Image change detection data
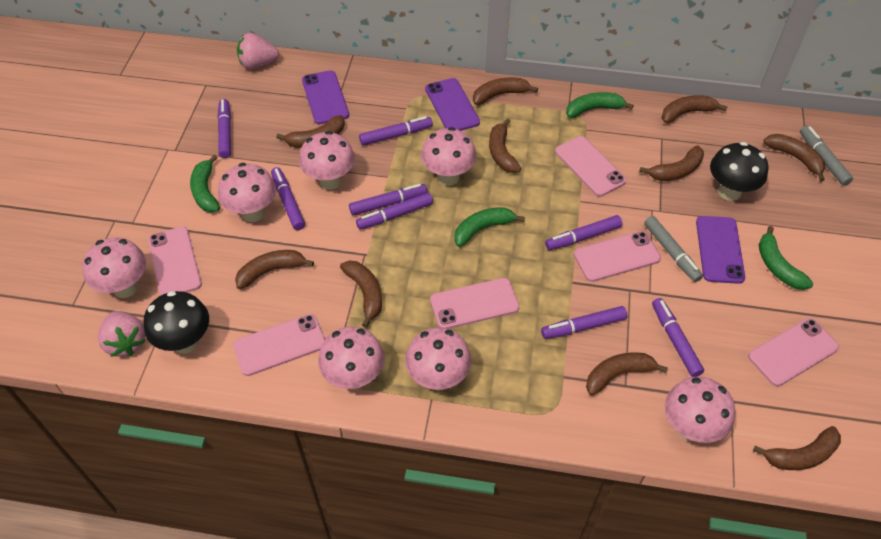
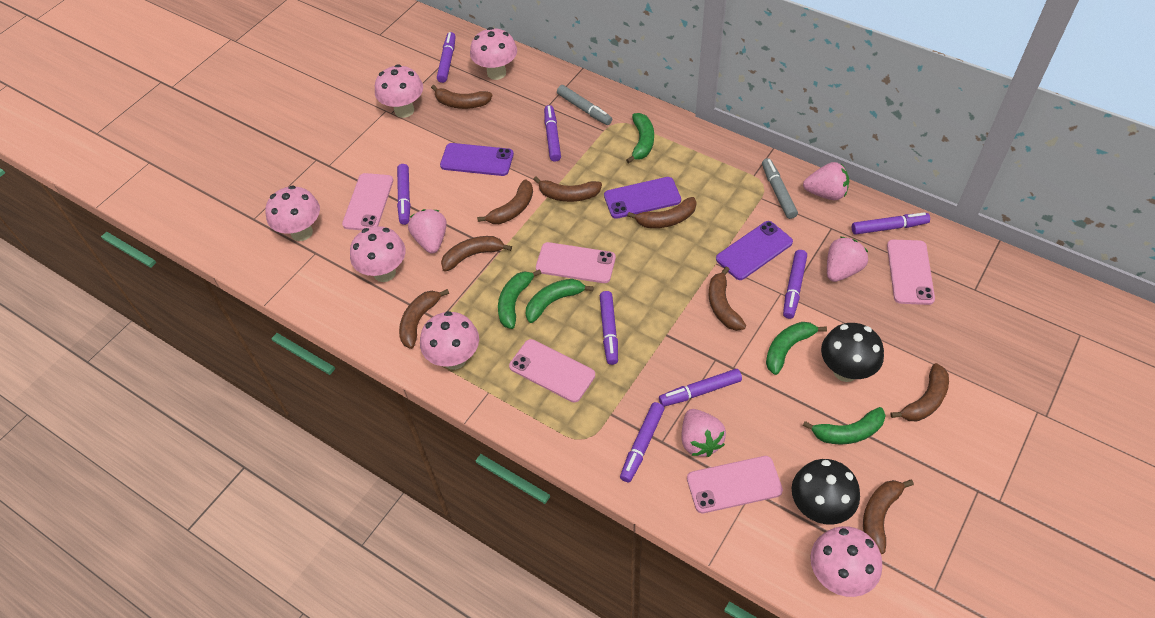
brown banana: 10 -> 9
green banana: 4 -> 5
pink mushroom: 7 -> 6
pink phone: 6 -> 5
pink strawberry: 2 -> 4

▶ WHAT YOU WILL DO:
Repeat the data exactly, excluding the pictures.

▶ OUTPUT BELOW:
brown banana: 10 -> 9
green banana: 4 -> 5
pink mushroom: 7 -> 6
pink phone: 6 -> 5
pink strawberry: 2 -> 4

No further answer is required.